◆ Work order ◆
Check each line of the listing for the word "orange" and report the ones that have it.

◆ Information given ◆
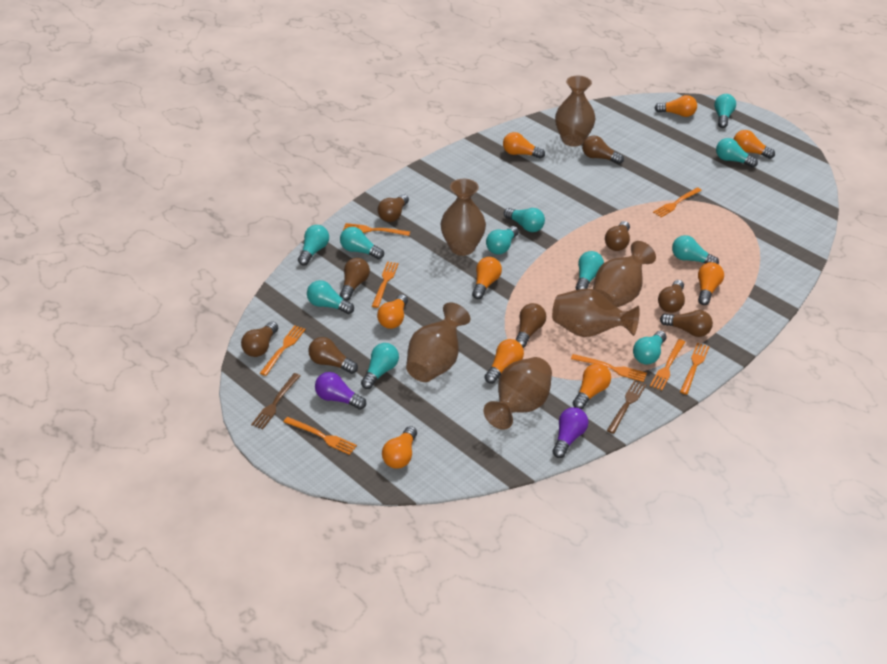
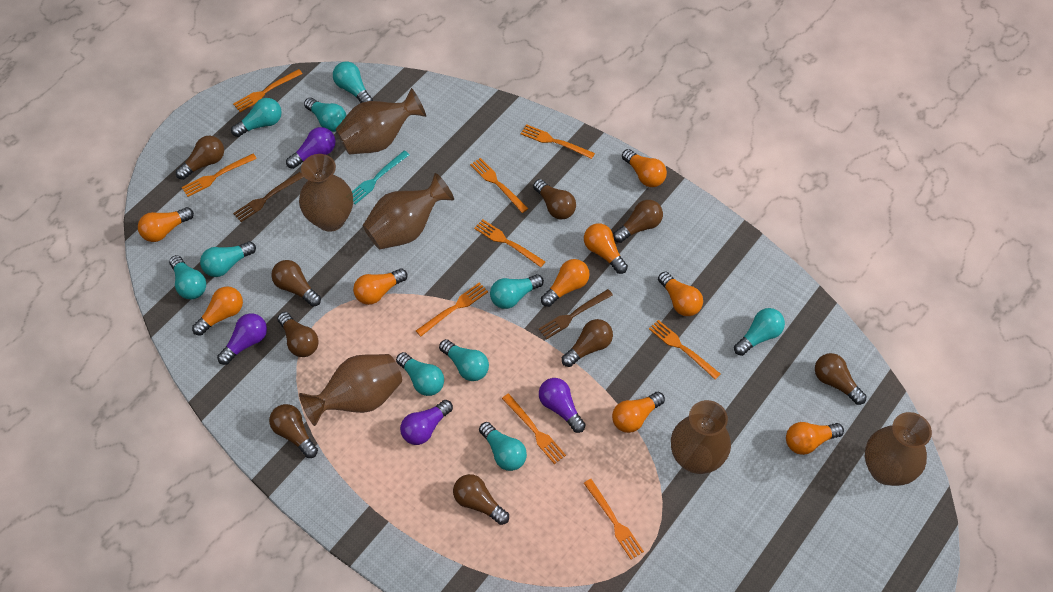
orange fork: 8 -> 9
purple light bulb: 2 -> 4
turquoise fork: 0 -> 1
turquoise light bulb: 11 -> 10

* * *

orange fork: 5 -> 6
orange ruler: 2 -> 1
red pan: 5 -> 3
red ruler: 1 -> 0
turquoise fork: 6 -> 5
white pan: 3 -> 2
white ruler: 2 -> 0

◆ Result ◆
orange fork: 8 -> 9
orange fork: 5 -> 6
orange ruler: 2 -> 1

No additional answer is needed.